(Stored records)
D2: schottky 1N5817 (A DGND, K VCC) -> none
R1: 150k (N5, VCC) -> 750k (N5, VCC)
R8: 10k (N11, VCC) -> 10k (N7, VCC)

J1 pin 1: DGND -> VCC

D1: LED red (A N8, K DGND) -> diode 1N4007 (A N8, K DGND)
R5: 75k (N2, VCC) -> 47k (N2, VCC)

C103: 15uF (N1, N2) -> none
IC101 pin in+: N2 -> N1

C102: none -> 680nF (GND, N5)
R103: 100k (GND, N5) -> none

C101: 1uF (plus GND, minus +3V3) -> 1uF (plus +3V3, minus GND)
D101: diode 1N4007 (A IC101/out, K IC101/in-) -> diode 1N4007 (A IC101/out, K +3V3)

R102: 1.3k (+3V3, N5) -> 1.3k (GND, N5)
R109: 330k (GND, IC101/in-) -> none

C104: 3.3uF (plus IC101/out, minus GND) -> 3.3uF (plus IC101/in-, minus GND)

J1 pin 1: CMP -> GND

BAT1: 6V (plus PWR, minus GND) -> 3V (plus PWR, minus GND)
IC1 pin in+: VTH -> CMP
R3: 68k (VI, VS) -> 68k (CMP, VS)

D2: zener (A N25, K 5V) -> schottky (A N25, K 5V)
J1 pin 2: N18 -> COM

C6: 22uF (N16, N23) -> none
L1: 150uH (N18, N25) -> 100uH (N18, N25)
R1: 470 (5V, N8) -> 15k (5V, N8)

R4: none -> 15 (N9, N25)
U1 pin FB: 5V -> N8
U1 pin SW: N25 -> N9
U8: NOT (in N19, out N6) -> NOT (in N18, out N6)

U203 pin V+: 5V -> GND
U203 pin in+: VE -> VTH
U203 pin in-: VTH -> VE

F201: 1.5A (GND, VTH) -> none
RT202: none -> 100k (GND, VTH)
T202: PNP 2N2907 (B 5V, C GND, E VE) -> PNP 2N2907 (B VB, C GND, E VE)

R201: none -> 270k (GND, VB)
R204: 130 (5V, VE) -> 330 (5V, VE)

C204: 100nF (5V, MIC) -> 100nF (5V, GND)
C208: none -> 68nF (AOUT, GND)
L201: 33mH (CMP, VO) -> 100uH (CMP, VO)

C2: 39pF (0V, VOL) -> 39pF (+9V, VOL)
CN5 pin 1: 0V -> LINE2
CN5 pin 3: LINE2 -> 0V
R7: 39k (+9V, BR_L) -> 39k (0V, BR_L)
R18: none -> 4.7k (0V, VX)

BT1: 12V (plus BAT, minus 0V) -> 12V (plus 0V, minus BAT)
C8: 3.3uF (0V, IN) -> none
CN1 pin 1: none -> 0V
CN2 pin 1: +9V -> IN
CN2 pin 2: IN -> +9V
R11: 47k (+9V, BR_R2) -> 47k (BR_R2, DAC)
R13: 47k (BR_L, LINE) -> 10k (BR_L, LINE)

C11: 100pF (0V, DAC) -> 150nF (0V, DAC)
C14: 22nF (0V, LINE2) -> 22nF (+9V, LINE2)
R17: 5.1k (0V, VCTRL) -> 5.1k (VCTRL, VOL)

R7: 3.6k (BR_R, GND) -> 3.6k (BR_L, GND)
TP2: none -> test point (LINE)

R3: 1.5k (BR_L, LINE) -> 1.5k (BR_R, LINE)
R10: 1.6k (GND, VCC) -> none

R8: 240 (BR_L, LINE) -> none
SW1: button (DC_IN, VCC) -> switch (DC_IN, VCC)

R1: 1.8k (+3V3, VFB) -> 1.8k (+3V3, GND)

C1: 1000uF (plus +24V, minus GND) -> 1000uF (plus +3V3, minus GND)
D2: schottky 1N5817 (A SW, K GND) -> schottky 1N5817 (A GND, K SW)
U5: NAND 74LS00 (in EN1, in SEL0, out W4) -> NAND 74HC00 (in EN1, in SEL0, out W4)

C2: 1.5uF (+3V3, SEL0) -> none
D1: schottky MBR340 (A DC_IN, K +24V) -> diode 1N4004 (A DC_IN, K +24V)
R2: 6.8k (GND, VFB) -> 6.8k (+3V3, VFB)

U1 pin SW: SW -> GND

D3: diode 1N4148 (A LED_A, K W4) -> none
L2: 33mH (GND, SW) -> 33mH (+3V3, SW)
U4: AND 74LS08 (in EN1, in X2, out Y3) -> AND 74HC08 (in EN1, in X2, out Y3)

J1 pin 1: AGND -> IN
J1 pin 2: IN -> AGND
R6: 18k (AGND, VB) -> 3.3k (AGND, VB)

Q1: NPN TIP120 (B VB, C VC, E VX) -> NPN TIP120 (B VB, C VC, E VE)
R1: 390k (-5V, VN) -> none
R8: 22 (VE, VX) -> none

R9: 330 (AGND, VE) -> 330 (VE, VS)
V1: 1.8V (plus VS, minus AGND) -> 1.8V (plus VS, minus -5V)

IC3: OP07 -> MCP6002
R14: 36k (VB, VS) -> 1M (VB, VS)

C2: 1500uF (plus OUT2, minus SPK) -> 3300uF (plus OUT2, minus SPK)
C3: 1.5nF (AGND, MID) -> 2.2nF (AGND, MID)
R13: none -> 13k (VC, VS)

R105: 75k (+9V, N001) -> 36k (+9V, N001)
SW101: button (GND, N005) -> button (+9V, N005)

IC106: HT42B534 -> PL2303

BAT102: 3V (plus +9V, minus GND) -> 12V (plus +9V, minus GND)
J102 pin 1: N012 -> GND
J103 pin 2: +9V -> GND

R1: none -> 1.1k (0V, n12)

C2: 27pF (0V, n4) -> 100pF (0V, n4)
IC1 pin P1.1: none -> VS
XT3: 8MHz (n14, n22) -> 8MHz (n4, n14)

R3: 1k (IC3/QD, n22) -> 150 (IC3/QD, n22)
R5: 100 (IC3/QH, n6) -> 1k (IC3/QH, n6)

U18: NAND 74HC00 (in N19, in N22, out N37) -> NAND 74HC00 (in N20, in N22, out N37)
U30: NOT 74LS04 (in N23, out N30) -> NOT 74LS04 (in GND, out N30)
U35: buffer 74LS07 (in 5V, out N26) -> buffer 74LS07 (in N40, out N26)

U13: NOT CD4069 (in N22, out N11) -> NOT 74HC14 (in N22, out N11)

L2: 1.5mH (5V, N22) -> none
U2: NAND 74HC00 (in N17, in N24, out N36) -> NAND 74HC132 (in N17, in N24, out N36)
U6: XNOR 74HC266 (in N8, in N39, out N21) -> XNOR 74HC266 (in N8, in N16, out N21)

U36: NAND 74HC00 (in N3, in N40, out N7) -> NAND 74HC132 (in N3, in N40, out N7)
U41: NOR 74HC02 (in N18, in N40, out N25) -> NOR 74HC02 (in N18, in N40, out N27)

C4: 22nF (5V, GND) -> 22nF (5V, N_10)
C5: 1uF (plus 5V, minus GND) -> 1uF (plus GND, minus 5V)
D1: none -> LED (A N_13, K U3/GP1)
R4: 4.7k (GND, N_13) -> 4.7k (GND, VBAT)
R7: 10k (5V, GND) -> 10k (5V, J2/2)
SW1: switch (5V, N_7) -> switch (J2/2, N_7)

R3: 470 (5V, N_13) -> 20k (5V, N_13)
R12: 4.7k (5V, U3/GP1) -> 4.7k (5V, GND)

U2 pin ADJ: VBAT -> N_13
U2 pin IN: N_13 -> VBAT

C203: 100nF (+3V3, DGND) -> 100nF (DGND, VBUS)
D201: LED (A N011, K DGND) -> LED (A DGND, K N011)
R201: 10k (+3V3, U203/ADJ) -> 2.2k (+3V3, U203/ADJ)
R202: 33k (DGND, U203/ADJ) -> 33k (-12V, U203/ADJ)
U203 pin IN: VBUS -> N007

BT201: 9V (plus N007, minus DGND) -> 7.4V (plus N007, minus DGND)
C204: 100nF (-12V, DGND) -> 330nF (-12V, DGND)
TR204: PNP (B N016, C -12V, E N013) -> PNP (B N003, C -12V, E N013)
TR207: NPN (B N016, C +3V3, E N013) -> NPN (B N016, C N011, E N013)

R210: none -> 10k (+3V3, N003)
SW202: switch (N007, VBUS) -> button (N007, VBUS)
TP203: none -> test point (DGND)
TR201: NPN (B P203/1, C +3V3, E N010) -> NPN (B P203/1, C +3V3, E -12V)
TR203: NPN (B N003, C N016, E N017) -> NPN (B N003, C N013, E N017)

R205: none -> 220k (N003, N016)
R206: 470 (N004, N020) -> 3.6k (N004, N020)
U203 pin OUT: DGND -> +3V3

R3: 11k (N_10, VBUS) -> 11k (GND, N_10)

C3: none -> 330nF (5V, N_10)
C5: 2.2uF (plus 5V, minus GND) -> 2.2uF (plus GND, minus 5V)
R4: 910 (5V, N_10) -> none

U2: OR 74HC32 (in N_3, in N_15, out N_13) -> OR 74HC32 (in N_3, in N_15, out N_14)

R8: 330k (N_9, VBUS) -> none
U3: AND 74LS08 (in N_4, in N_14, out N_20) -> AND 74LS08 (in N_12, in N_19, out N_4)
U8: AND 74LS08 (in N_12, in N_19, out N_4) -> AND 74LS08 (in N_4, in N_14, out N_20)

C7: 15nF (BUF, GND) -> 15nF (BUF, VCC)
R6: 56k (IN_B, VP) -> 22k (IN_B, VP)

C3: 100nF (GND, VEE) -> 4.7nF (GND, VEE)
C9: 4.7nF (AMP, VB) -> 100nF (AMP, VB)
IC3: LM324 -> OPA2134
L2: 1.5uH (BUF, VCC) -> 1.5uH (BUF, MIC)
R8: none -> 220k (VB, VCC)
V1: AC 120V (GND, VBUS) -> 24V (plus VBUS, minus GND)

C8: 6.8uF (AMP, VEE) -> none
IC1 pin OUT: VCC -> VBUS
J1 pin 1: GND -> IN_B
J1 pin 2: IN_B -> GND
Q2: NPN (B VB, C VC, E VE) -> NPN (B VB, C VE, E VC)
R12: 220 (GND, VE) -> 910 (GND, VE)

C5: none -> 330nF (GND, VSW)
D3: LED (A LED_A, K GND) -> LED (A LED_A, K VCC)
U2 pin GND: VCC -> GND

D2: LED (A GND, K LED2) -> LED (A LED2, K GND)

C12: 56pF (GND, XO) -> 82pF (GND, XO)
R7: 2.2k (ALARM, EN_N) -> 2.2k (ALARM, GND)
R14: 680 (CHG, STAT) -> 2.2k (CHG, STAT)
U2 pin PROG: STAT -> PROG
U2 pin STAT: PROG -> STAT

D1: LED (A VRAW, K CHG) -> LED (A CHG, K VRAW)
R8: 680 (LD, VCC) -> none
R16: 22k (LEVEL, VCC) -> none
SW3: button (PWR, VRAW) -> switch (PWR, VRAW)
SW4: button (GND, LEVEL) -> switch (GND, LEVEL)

**Activity**: Line count for the word "STAT": work out how many lines of the data above include it, and reply with that number alone.

**Your solution**: 3